Exercise
Scan the records that follow, and whenever a line has the word "brown", copy it.

Information
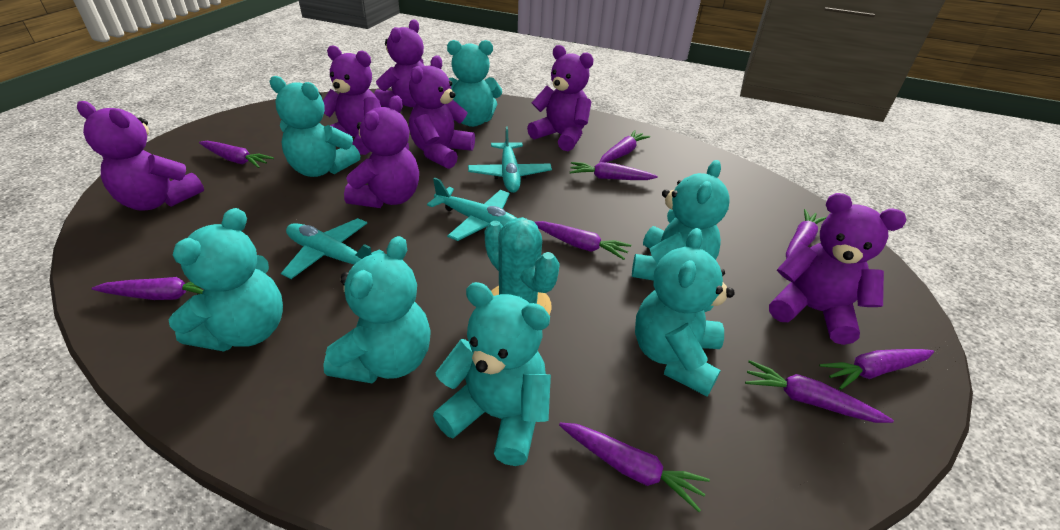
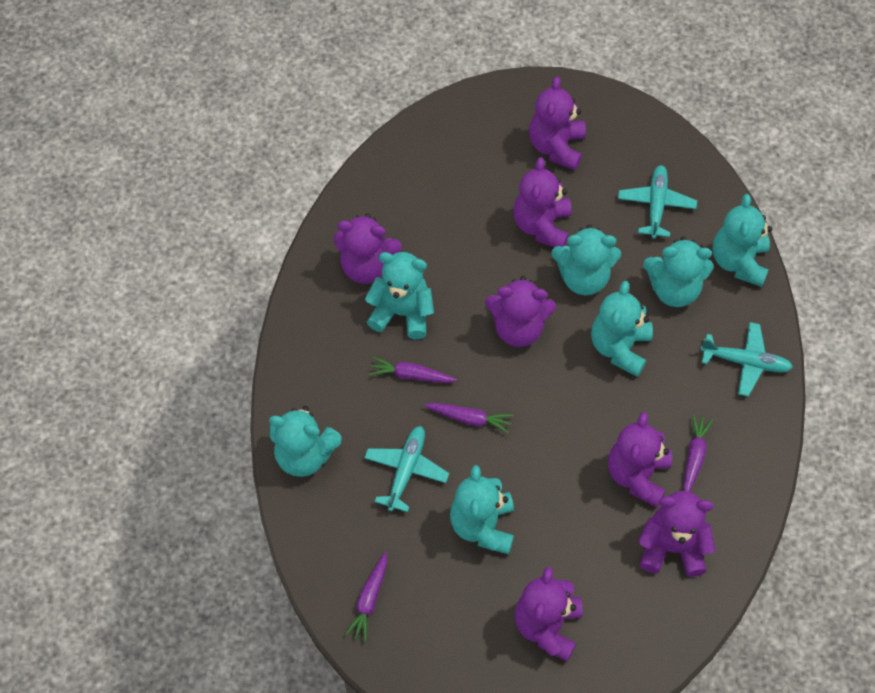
purple carrot: 9 -> 4
turquoise cactus: 1 -> 0

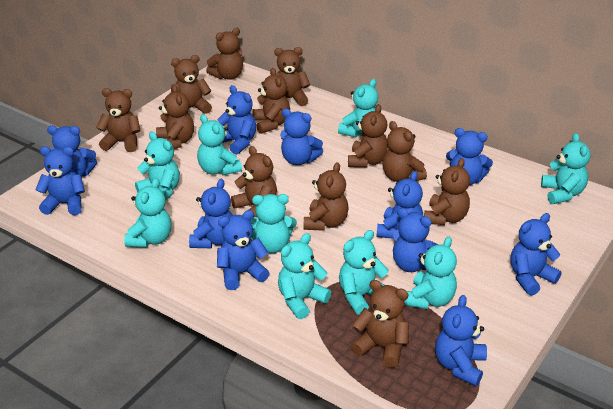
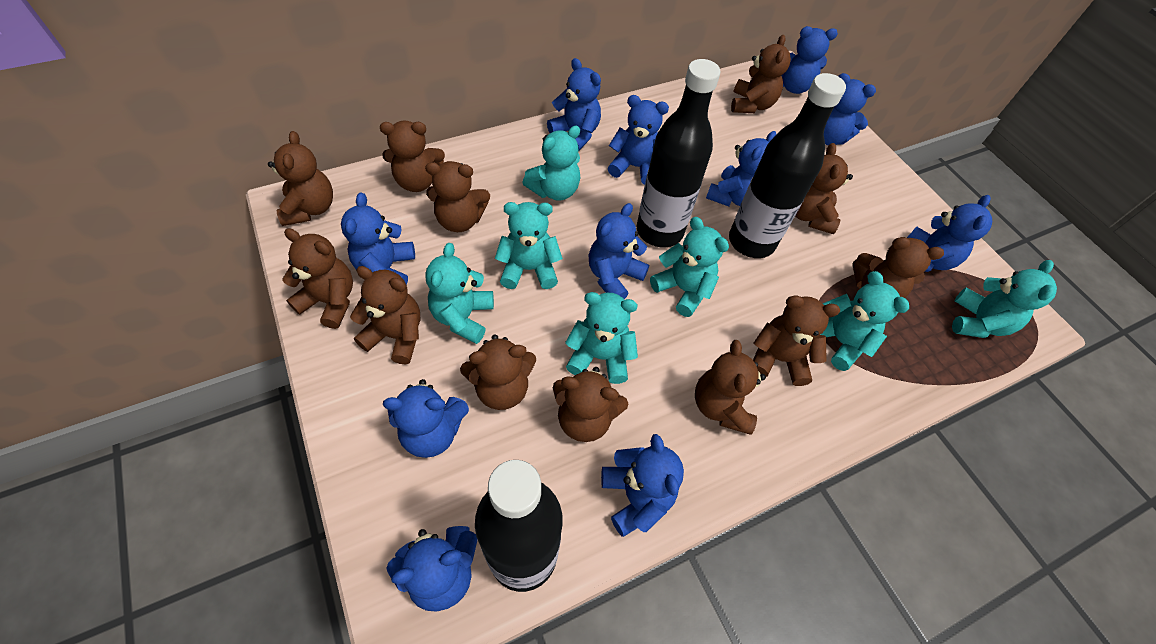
black bottle: 0 -> 3
turquoise teddy bear: 9 -> 7

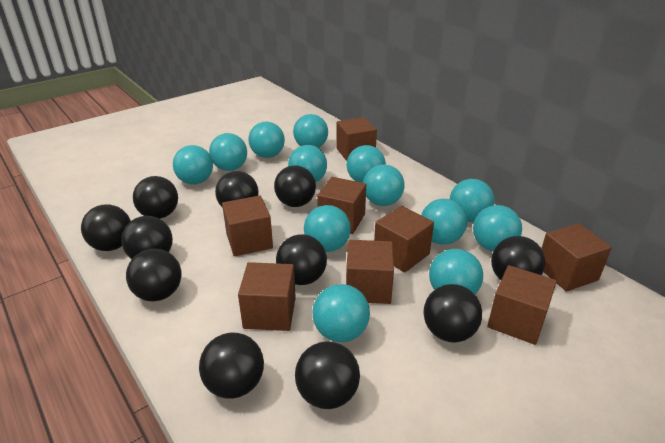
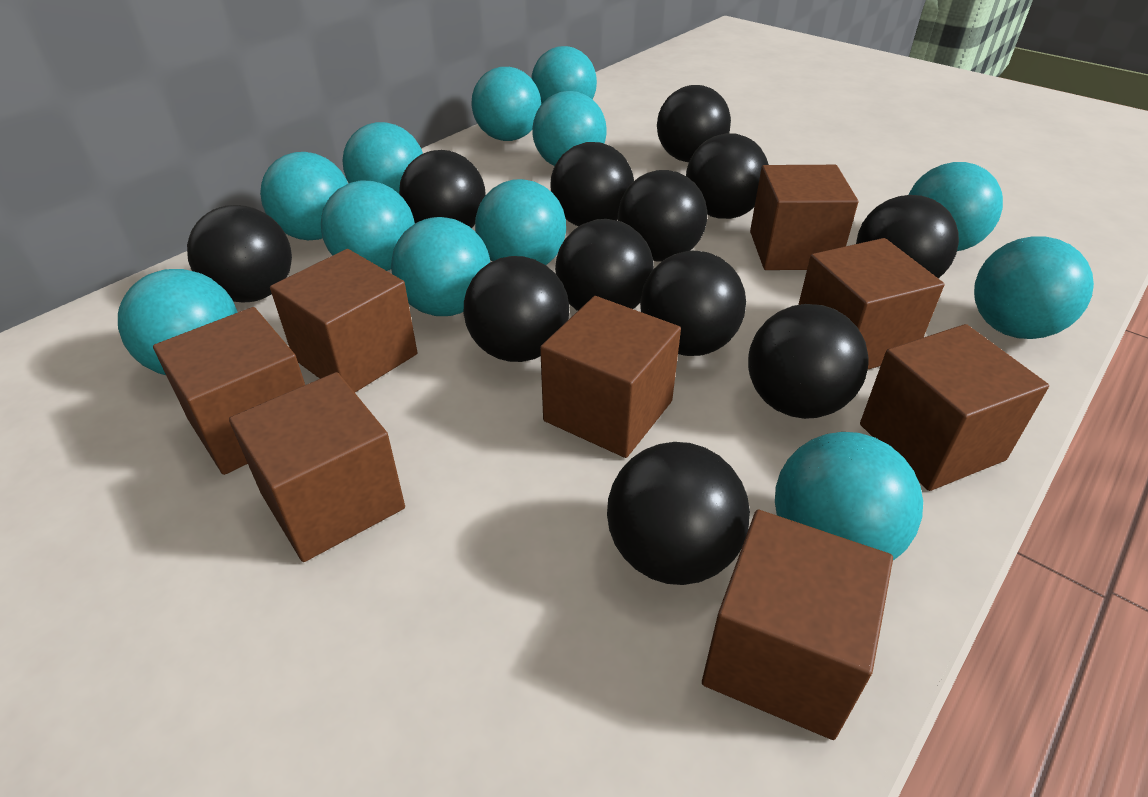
black ball: 11 -> 12
turquoise ball: 13 -> 12

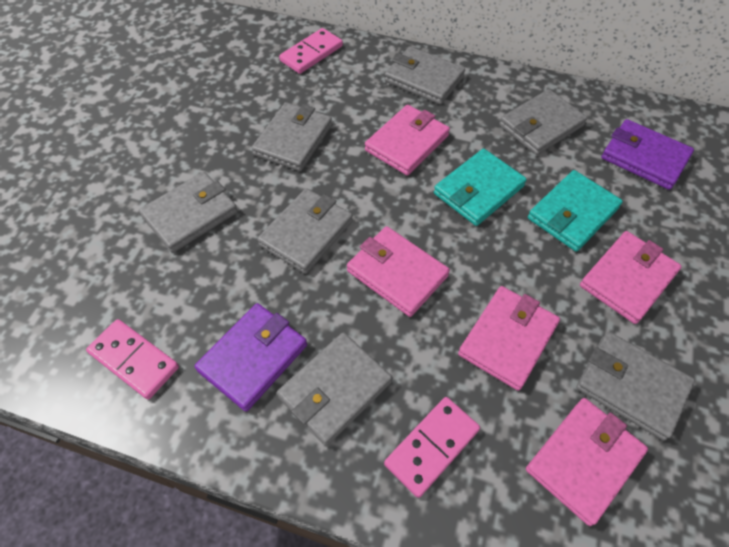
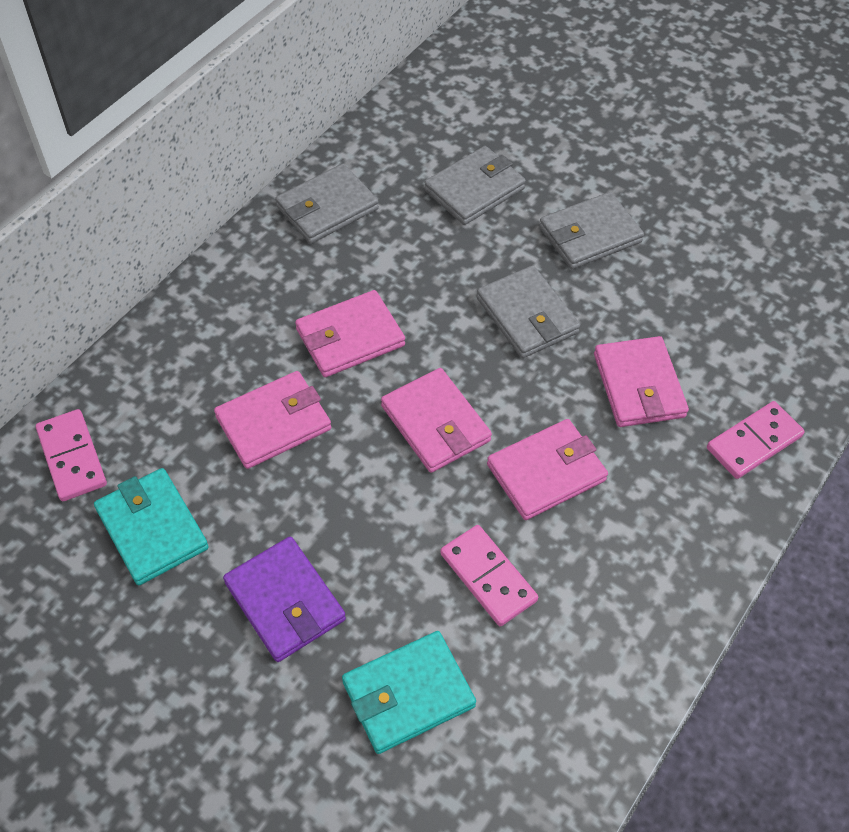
grey wallet: 7 -> 4
purple wallet: 2 -> 1

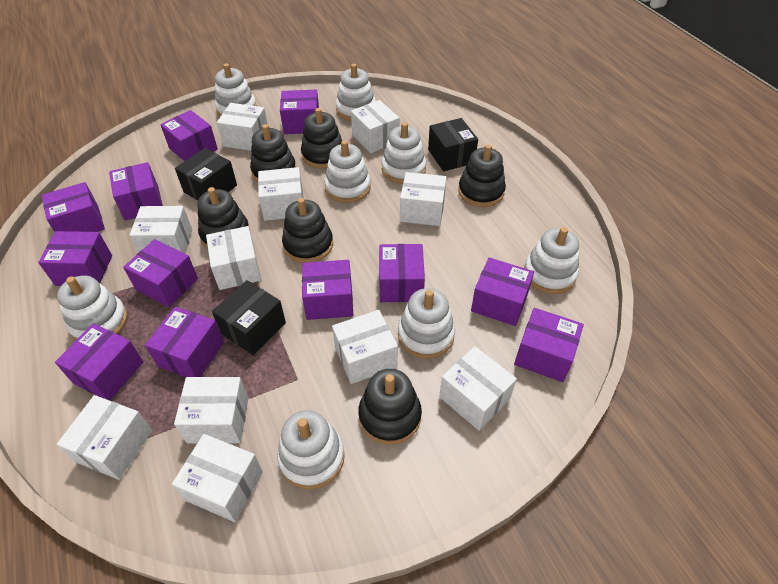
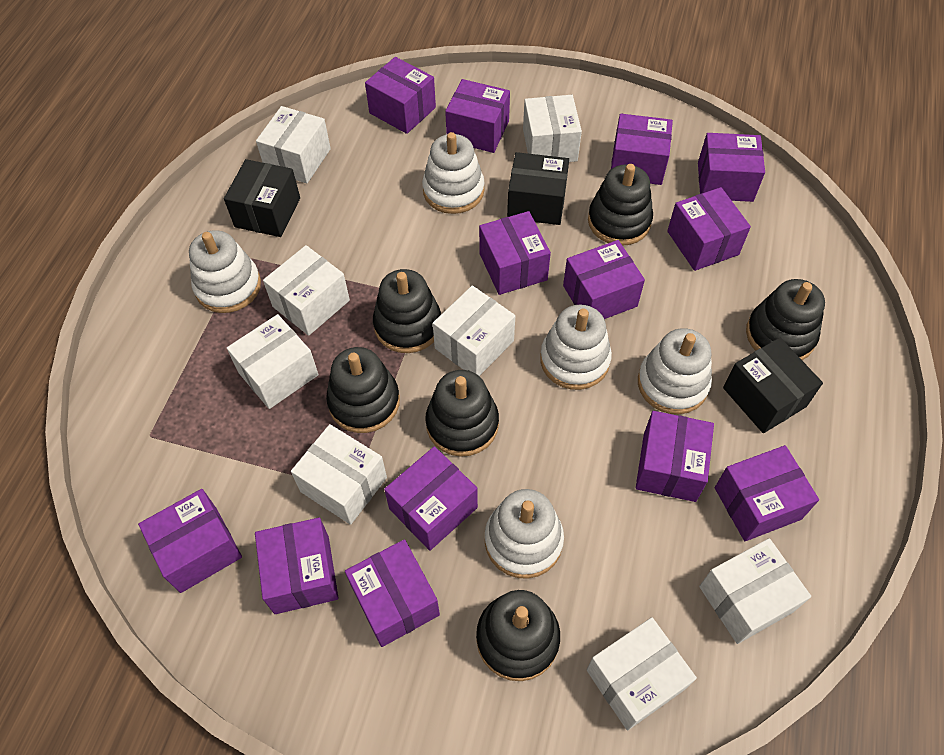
purple box: 12 -> 13
white box: 11 -> 8
white stacking toy: 8 -> 5

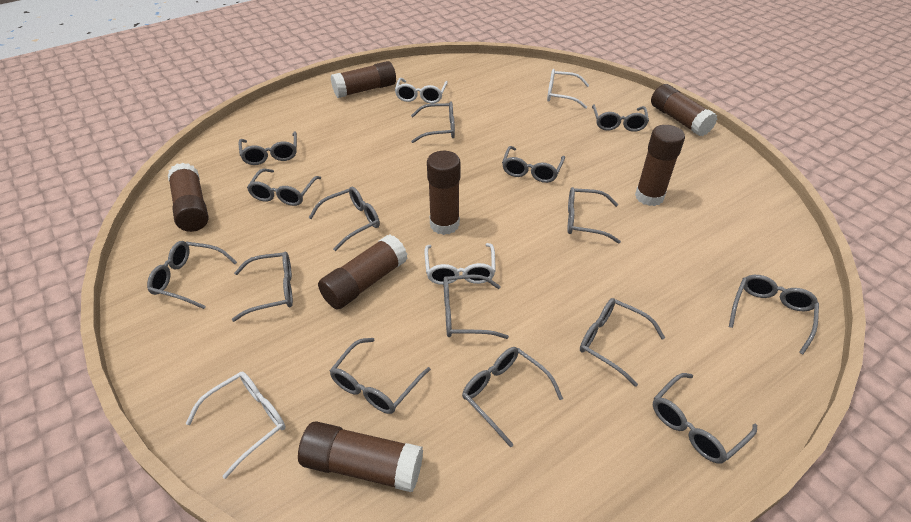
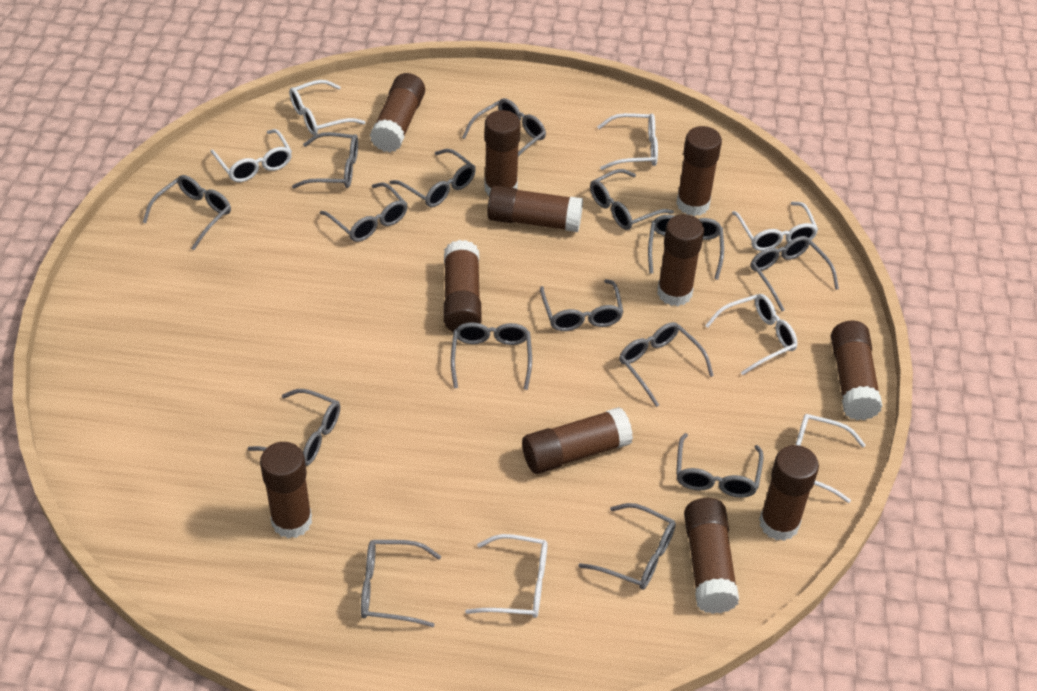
brown glue stick: 7 -> 11
white glasses: 4 -> 7

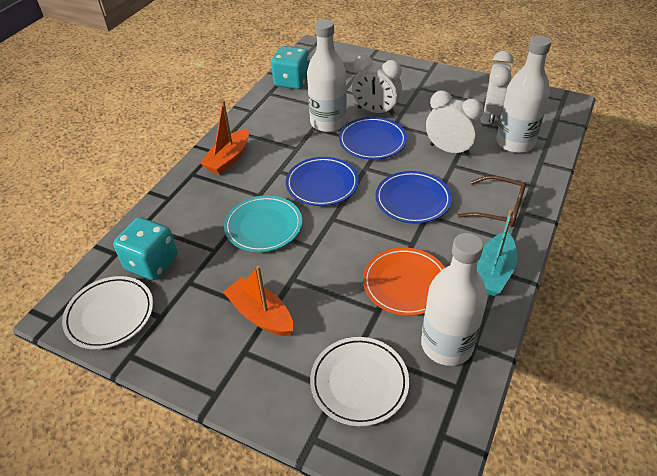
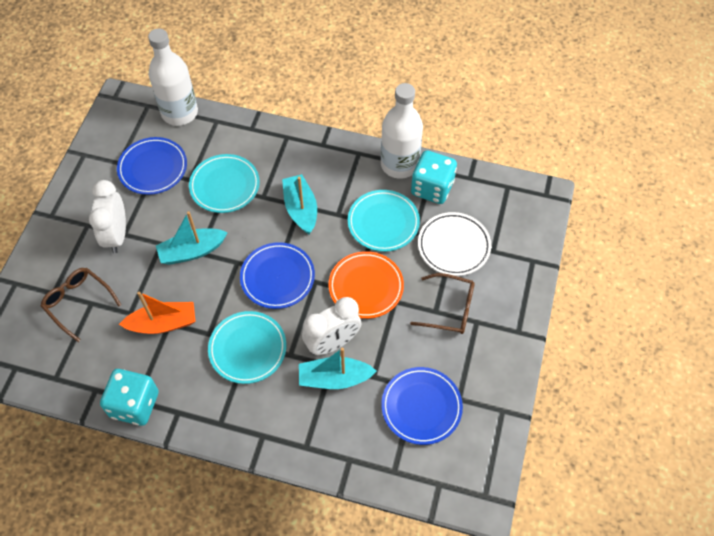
brown glasses: 1 -> 2
orange boat: 2 -> 1
turquoise boat: 1 -> 3
turquoise plate: 1 -> 3
white bottle: 3 -> 2
white clock: 3 -> 2
white plate: 2 -> 1

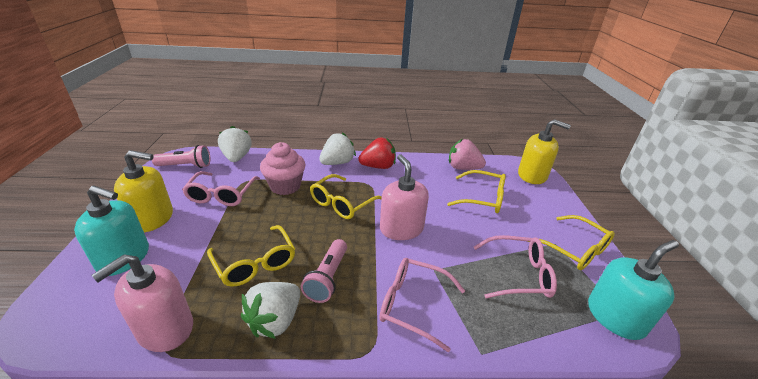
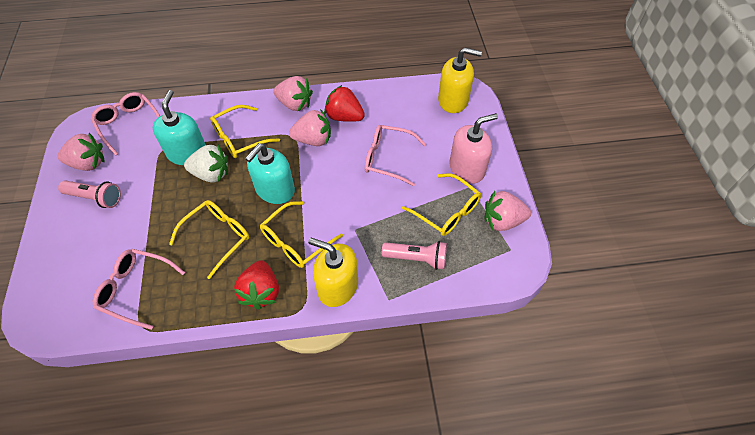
pink cupcake: 1 -> 0
pink soap dispenser: 2 -> 1
pink strawberry: 1 -> 4
red strawberry: 1 -> 2
white strawberry: 3 -> 1

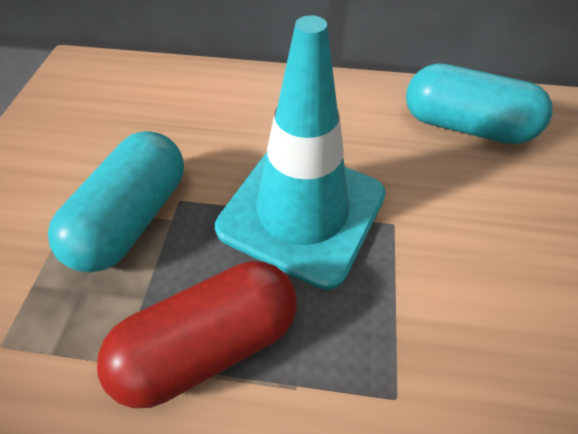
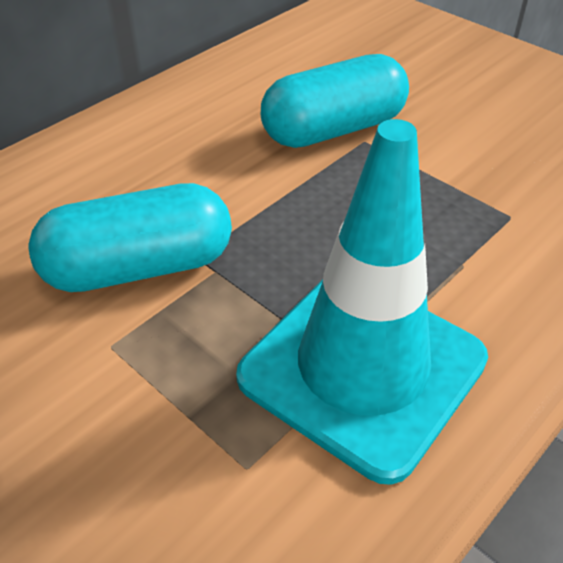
red capsule: 1 -> 0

Worked solution
brown glue stick: 7 -> 11
brown glasses: 1 -> 2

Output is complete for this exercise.